Item coordinate data:
- - - -

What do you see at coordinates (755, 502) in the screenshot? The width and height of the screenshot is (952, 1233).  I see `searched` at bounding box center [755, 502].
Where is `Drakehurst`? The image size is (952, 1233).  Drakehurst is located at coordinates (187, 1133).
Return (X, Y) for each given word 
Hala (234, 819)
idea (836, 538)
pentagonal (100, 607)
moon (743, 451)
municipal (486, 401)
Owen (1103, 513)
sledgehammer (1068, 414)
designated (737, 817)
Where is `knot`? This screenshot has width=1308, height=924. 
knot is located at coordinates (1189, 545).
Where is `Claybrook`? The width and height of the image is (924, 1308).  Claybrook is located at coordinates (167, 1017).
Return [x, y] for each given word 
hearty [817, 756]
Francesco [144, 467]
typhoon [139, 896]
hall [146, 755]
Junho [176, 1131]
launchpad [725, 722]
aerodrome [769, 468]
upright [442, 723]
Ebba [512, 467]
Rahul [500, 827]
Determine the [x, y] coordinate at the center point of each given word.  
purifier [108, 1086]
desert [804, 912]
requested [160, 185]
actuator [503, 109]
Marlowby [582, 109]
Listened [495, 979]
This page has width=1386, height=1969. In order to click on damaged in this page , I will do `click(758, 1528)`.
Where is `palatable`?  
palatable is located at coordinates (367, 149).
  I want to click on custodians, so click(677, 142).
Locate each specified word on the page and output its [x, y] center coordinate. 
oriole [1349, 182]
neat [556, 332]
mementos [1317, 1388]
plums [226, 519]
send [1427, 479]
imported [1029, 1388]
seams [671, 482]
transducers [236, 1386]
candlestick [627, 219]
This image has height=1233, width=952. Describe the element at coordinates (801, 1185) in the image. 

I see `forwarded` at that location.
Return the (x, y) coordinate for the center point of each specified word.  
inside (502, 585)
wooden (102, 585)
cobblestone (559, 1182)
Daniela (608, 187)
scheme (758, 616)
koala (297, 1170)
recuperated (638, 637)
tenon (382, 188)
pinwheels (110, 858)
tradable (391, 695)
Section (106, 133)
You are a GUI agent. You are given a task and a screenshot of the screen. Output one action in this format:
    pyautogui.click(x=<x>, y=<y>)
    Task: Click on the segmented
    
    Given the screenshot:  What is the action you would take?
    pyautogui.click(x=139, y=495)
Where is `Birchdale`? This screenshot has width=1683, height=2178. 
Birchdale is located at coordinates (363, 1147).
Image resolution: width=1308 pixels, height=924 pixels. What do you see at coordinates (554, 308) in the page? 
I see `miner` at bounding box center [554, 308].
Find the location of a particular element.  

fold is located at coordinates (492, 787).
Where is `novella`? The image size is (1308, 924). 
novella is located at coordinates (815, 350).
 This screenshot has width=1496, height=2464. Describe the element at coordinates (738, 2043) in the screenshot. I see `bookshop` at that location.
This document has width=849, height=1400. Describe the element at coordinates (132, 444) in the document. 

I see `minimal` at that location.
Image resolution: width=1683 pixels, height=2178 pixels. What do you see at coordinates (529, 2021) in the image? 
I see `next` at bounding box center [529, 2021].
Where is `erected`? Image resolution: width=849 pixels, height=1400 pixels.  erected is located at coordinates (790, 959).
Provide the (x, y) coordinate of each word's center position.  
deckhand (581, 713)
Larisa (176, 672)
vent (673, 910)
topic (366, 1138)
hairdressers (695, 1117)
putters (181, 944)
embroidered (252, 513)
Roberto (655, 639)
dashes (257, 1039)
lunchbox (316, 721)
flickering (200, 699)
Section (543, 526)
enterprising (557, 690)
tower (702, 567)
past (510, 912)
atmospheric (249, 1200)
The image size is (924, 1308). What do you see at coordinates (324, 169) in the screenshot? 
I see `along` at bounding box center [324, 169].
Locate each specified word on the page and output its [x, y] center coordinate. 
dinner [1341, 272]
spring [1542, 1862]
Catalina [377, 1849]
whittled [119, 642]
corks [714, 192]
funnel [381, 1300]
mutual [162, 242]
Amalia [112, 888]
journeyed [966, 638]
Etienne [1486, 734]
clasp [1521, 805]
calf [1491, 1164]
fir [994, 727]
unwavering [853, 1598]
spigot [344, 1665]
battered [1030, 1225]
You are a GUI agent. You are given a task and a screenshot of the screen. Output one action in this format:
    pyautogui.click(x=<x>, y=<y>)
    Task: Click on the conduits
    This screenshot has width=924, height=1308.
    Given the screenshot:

- - - -

WHAT TO DO:
Identify every line in the records above that contains the word "Birchdale", and copy each such line. Case counts.

COMPLETE RESPONSE:
Where is `Birchdale`? This screenshot has width=1683, height=2178. 
Birchdale is located at coordinates (363, 1147).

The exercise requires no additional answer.